SOURCE MATERIAL »
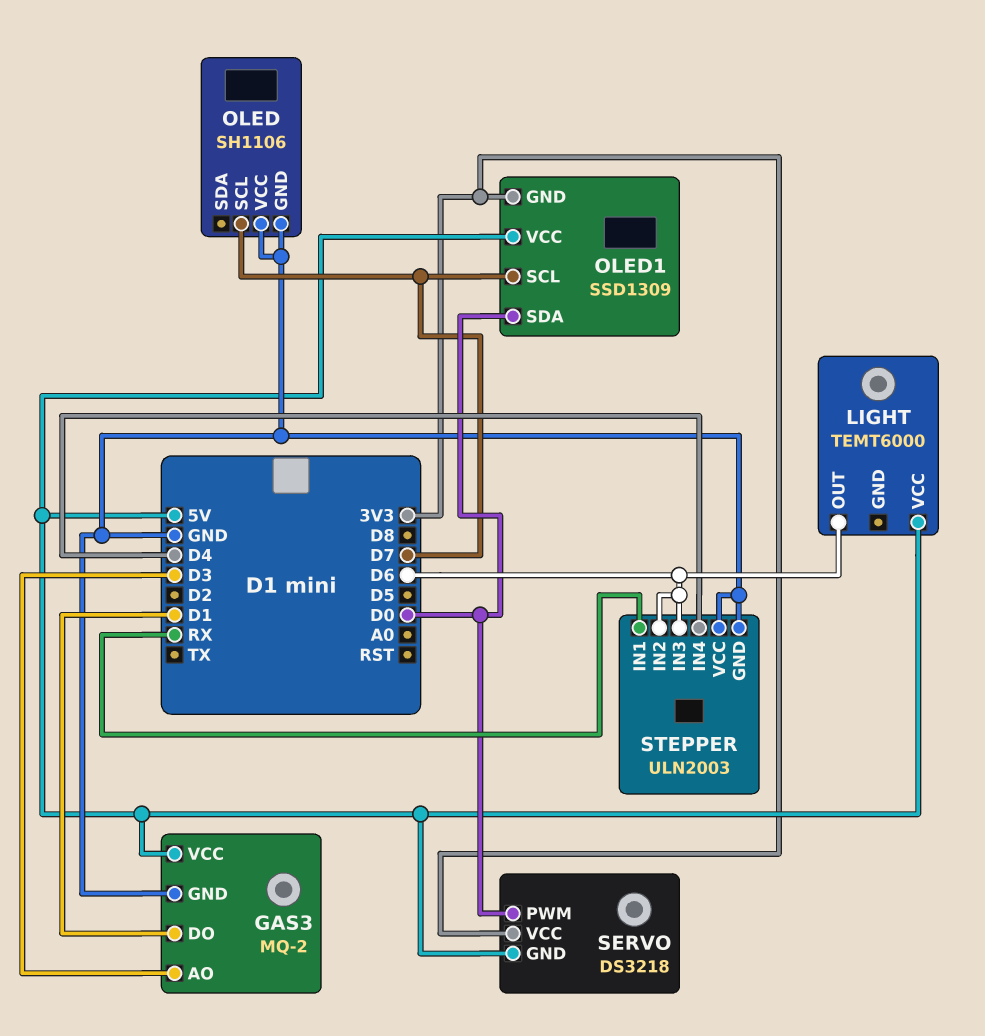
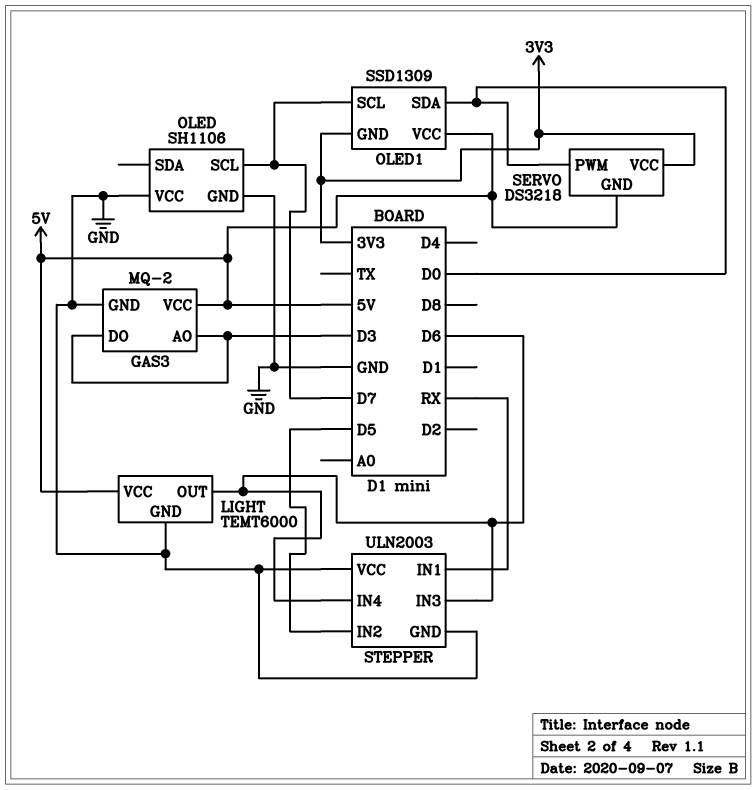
GAS3 pin DO: D1 -> D3
LIGHT pin GND: none -> GND
STEPPER pin IN2: D6 -> D5
STEPPER pin IN4: D4 -> D6

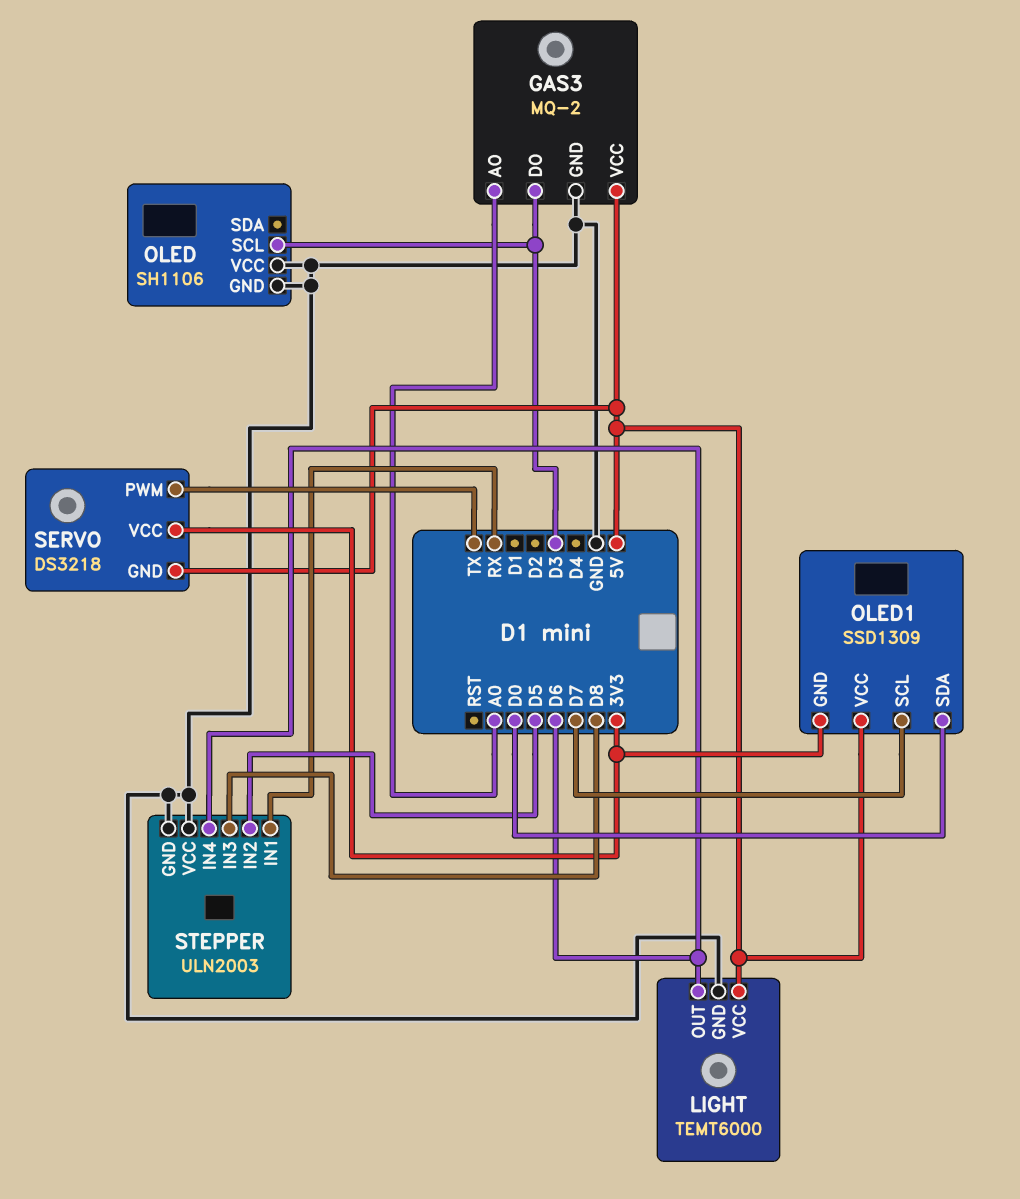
GAS3 pin AO: D3 -> A0
OLED pin SCL: D7 -> D3
SERVO pin PWM: D0 -> TX
STEPPER pin IN3: D6 -> D8

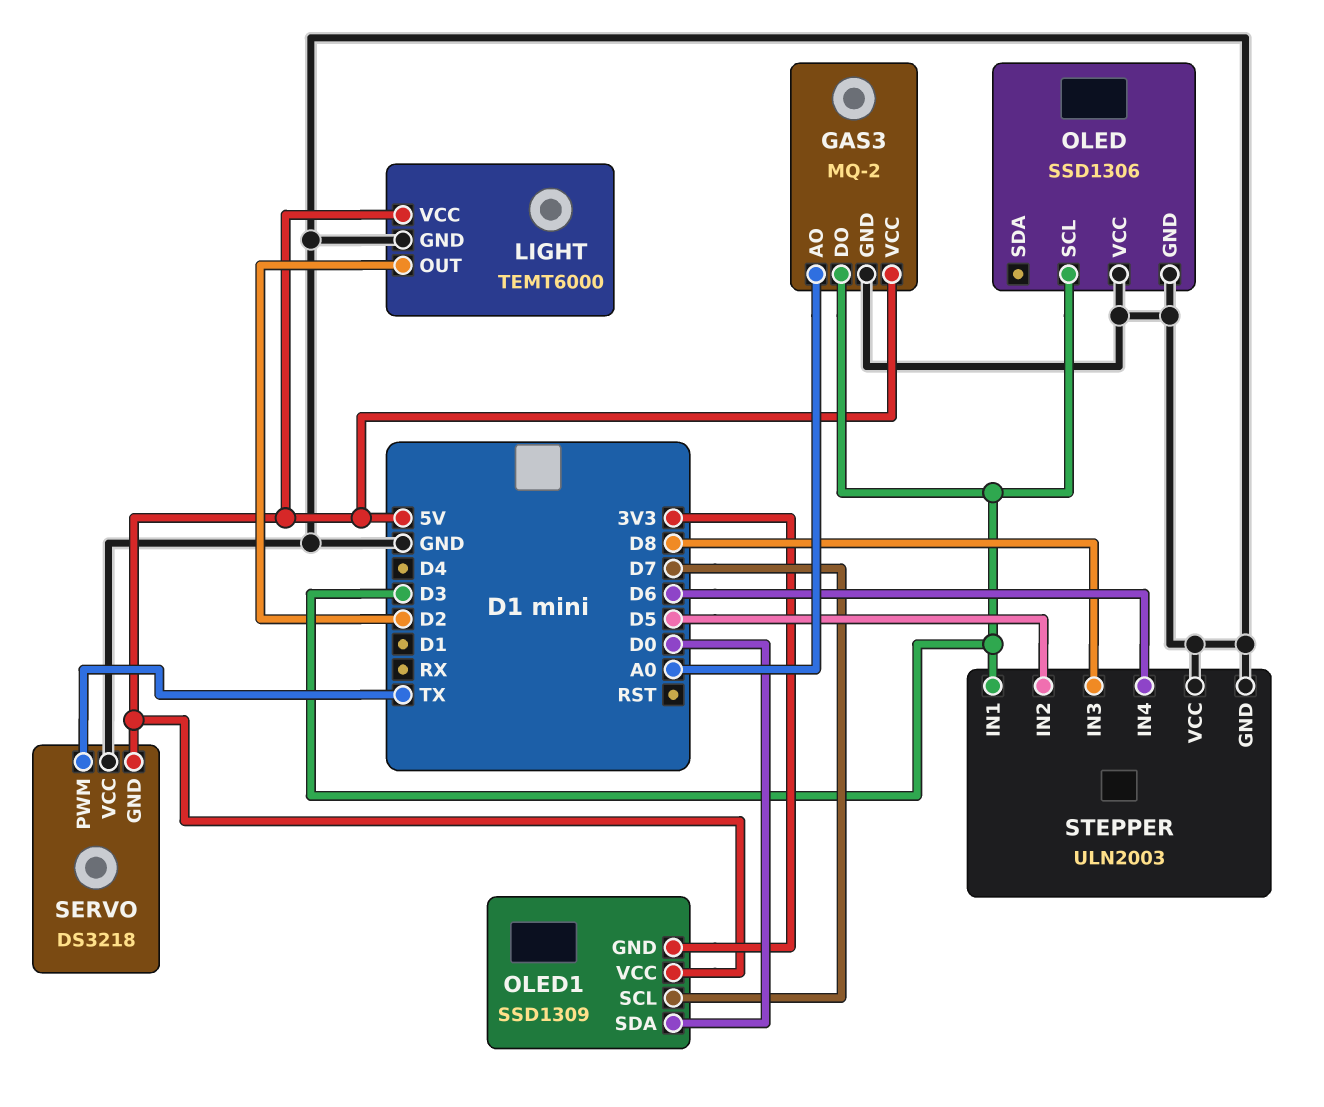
LIGHT pin OUT: D6 -> D2
OLED: SH1106 -> SSD1306
SERVO pin VCC: 3V3 -> GND
STEPPER pin IN1: RX -> D3

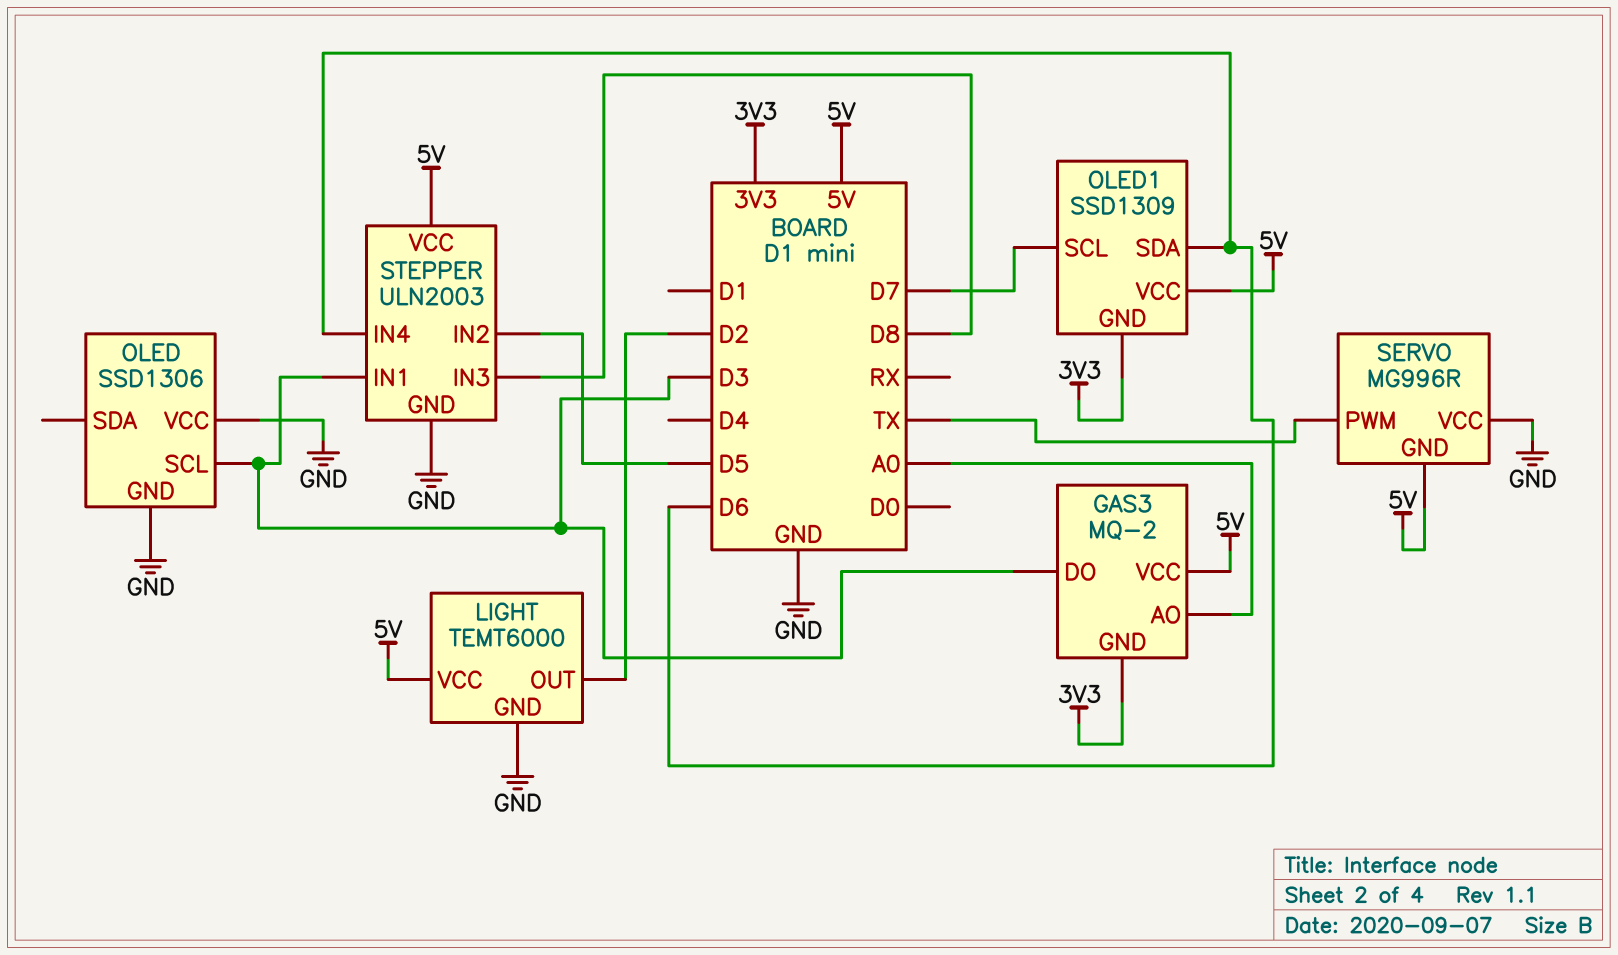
GAS3 pin GND: GND -> 3V3
OLED1 pin SDA: D0 -> D6
SERVO: DS3218 -> MG996R
STEPPER pin VCC: GND -> 5V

TASK BRIEF » Working down from the line with "STEPPER pin IN3: D6 -> D8", copy each line exactly until the last line of the entries, which is also included. Omit the pictures.

RESPONSE »
STEPPER pin IN3: D6 -> D8

LIGHT pin OUT: D6 -> D2
OLED: SH1106 -> SSD1306
SERVO pin VCC: 3V3 -> GND
STEPPER pin IN1: RX -> D3

GAS3 pin GND: GND -> 3V3
OLED1 pin SDA: D0 -> D6
SERVO: DS3218 -> MG996R
STEPPER pin VCC: GND -> 5V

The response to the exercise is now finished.